• ACTIVITY: What to return is the tail of the data, from the line that contains "IMU pin SDA: D0 -> D10" down to the last line, copied exactly.

• LISTED RECORDS:
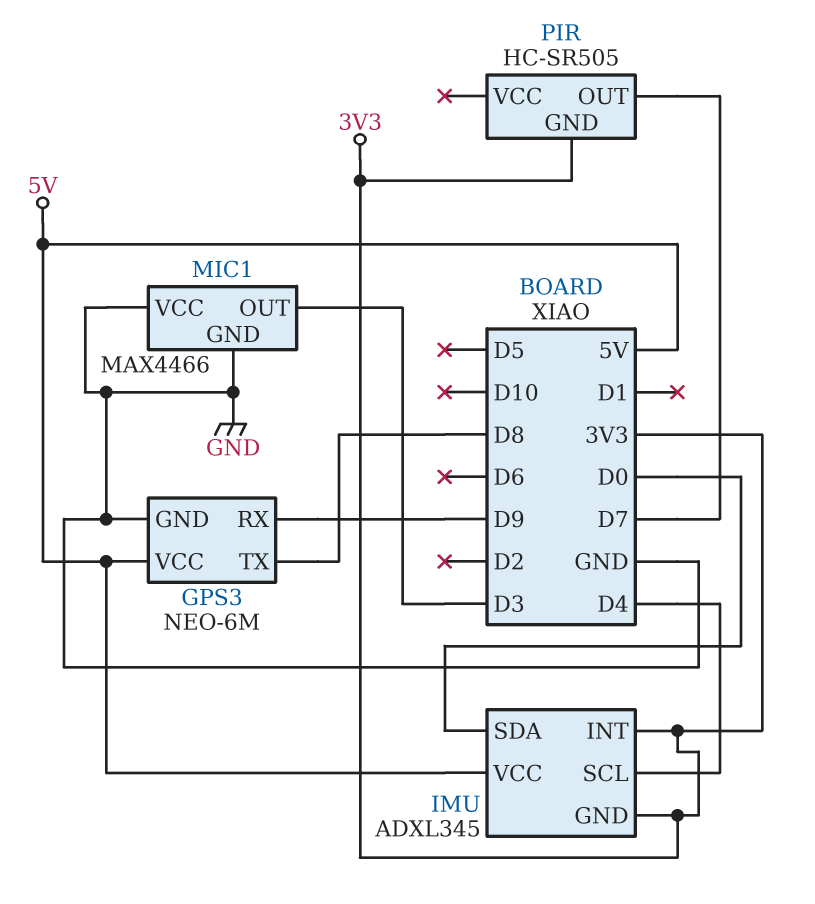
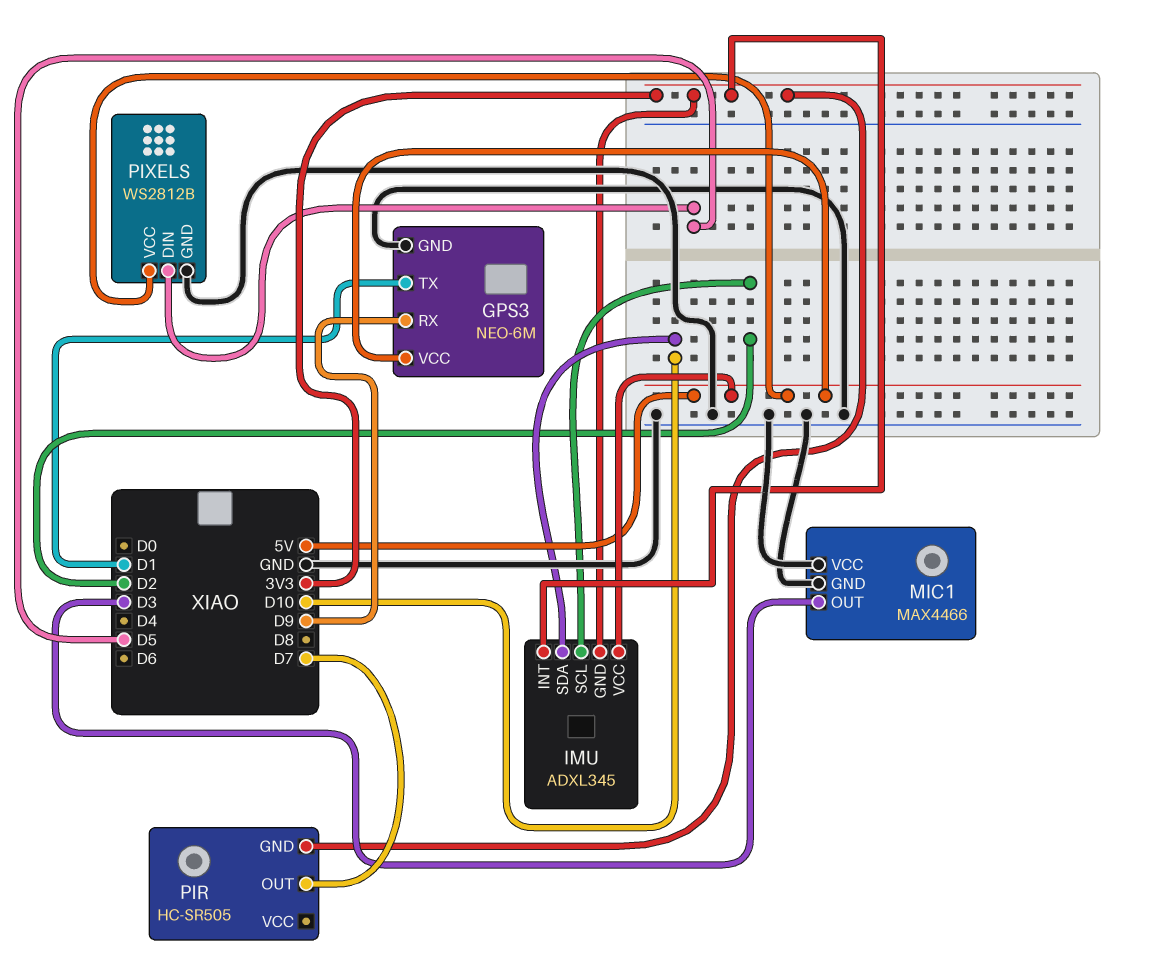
GPS3 pin TX: D8 -> D1
IMU pin SCL: D4 -> D2
IMU pin SDA: D0 -> D10
PIXELS: none -> WS2812B
PIXELS pin DIN: none -> D5
PIXELS pin GND: none -> GND
PIXELS pin VCC: none -> 5V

• EXERCISE RESULT:
IMU pin SDA: D0 -> D10
PIXELS: none -> WS2812B
PIXELS pin DIN: none -> D5
PIXELS pin GND: none -> GND
PIXELS pin VCC: none -> 5V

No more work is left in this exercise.